** WHAT NEEDS TO BE DONE **
Count the lines of the listing below that contain the string "fraction". Reply with the number alone.
####
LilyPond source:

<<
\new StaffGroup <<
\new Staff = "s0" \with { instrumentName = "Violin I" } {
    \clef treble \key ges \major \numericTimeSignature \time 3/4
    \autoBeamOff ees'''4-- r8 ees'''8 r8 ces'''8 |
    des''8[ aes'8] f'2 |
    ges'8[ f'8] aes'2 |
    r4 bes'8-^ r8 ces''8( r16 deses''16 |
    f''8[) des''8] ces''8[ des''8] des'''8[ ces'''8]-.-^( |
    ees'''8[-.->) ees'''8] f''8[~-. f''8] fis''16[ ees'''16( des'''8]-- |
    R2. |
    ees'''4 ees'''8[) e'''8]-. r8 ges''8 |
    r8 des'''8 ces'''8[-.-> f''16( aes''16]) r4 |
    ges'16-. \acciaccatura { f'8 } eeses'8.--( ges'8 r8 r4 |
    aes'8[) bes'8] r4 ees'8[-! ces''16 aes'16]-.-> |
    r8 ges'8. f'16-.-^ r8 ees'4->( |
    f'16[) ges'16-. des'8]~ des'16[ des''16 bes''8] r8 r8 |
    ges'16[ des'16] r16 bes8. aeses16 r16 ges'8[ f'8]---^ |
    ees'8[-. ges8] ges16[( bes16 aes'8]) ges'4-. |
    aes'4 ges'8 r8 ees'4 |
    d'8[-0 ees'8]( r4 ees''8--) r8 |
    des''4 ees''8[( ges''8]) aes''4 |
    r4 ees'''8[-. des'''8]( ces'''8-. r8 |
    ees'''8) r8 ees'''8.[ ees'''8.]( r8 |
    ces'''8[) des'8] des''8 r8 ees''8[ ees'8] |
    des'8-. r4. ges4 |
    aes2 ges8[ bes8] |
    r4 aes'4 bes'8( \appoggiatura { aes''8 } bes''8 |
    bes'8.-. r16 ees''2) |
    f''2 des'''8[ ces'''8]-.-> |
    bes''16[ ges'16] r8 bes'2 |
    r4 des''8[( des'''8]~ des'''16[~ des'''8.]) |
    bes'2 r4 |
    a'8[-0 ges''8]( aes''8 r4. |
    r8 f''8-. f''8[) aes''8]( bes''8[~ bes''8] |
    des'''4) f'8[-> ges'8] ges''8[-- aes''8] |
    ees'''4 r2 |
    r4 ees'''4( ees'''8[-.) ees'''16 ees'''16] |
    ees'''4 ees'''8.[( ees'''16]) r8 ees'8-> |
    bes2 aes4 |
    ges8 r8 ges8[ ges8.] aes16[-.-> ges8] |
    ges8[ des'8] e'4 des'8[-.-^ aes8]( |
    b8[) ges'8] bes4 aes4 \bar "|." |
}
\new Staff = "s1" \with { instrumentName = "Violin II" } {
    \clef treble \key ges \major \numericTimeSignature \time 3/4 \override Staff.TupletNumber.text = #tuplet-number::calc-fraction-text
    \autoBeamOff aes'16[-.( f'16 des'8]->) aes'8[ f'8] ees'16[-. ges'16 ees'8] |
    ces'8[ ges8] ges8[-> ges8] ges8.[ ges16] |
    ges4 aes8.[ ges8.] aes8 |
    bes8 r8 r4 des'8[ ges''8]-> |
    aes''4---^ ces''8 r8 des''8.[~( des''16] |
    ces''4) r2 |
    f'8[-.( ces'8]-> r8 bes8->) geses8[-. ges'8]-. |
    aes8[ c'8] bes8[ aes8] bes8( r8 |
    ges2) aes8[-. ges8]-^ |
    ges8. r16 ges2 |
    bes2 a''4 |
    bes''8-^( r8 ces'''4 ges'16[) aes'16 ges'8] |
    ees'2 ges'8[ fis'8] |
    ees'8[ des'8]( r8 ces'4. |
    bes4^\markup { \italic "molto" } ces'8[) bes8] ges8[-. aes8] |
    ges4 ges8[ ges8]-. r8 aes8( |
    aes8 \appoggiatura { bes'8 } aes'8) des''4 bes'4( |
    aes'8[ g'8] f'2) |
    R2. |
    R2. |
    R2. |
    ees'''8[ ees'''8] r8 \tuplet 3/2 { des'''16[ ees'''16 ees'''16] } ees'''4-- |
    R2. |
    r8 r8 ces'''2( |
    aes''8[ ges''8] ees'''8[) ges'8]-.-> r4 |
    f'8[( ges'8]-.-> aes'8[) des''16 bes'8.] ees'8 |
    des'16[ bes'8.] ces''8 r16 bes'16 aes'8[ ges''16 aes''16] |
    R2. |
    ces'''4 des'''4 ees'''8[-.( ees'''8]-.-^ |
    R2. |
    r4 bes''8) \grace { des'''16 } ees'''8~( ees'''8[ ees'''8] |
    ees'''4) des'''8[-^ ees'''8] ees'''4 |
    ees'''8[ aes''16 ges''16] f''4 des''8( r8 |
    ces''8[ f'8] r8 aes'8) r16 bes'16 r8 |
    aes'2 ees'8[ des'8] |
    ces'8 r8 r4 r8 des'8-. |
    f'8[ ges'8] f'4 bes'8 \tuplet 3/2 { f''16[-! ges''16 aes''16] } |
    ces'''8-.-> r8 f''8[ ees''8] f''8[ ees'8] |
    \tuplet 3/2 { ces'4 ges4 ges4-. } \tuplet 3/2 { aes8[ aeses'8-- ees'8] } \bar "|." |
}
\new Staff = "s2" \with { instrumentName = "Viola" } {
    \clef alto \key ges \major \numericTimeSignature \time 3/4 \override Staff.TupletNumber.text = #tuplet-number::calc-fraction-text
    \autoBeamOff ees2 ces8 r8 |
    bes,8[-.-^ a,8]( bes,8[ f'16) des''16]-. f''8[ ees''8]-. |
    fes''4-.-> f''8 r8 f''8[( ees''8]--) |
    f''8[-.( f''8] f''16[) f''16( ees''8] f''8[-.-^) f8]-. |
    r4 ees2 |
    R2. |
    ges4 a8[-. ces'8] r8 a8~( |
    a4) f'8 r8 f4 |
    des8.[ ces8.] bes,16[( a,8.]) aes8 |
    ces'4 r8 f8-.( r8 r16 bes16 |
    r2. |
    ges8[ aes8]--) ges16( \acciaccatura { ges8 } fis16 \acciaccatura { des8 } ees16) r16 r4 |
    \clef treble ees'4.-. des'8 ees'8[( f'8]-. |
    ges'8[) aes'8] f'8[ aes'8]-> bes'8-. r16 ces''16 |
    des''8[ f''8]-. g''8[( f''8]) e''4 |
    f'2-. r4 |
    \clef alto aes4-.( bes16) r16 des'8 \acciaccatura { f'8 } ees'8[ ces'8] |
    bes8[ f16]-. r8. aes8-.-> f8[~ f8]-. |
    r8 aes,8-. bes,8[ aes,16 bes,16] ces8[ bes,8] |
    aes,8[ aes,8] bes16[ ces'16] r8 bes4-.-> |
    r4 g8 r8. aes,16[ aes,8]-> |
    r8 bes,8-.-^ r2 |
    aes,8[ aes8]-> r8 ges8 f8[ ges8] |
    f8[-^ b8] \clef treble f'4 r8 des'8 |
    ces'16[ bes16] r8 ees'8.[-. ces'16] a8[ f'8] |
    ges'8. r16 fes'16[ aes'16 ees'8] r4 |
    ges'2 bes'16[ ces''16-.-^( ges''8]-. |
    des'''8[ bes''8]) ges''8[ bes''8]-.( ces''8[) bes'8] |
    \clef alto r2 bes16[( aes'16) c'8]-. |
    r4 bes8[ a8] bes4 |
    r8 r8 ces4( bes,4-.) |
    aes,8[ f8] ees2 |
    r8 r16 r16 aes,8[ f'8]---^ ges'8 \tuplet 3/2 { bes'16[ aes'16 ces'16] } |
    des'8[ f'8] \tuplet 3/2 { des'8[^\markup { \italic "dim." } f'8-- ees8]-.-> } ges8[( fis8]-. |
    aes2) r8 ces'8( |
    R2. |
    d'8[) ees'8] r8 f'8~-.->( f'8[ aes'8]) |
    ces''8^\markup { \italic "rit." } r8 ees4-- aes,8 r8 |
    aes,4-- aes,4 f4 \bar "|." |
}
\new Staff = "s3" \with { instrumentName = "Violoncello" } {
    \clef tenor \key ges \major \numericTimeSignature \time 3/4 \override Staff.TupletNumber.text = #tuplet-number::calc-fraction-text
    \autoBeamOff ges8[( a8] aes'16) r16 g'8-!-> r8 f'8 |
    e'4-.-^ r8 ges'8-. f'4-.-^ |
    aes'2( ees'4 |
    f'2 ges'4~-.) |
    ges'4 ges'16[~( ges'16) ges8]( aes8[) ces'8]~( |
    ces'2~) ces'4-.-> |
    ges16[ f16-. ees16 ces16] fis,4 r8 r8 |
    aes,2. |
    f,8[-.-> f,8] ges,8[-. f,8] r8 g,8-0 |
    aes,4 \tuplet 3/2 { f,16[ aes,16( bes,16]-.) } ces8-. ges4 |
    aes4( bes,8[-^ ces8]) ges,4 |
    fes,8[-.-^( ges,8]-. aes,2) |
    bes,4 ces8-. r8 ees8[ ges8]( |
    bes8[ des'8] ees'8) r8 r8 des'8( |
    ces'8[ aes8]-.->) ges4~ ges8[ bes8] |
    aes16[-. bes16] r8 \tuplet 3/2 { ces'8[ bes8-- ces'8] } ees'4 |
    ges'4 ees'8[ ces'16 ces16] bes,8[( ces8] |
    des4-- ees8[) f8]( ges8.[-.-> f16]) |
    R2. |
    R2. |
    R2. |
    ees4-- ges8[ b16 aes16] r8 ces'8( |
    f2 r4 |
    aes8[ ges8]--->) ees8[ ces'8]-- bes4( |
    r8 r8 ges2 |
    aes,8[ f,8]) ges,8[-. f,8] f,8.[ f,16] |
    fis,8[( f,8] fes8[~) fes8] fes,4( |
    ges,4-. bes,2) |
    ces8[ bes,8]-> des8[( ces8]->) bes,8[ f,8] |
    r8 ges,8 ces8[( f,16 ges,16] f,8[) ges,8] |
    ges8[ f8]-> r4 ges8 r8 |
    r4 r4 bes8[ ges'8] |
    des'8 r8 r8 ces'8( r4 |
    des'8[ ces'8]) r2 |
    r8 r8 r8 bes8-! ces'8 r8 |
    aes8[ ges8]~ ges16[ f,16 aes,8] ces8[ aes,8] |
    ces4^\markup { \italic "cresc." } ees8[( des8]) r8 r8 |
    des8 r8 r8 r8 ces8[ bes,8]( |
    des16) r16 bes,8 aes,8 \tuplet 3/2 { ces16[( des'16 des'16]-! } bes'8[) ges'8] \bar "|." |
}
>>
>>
####
** WRITTEN REPLY **
3